## Exercise objective
List each line in the records that contains the word "image".

## Records supplied
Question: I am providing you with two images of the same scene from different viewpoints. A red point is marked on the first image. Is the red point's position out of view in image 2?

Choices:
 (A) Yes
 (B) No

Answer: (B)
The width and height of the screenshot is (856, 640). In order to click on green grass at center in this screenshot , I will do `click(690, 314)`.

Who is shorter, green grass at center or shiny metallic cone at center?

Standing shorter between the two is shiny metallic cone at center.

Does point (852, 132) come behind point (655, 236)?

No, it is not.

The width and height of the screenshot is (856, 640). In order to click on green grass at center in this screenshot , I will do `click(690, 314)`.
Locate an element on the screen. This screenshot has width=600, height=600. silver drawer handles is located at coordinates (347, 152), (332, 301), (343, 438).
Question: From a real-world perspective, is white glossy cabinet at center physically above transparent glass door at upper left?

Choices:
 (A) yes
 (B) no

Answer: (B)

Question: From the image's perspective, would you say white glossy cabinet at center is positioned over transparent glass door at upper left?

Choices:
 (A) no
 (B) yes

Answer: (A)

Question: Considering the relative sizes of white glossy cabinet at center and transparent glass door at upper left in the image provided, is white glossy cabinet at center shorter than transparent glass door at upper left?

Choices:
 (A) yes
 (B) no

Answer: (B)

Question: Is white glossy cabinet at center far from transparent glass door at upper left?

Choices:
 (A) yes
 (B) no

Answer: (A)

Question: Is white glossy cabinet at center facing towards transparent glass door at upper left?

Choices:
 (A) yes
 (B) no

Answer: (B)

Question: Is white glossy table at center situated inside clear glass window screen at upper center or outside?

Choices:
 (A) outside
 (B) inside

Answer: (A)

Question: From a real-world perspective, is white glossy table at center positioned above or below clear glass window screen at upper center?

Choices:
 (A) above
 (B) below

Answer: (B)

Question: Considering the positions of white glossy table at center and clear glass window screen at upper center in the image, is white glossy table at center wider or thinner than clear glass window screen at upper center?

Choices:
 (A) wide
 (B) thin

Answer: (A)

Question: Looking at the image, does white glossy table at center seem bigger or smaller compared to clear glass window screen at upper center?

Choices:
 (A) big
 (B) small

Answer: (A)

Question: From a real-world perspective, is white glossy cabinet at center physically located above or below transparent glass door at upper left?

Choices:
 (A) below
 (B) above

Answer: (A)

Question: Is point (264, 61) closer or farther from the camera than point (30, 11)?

## Output of the task
Question: I am providing you with two images of the same scene from different viewpoints. A red point is marked on the first image. Is the red point's position out of view in image 2?
Question: From the image's perspective, would you say white glossy cabinet at center is positioned over transparent glass door at upper left?
Question: Considering the relative sizes of white glossy cabinet at center and transparent glass door at upper left in the image provided, is white glossy cabinet at center shorter than transparent glass door at upper left?
Question: Considering the positions of white glossy table at center and clear glass window screen at upper center in the image, is white glossy table at center wider or thinner than clear glass window screen at upper center?
Question: Looking at the image, does white glossy table at center seem bigger or smaller compared to clear glass window screen at upper center?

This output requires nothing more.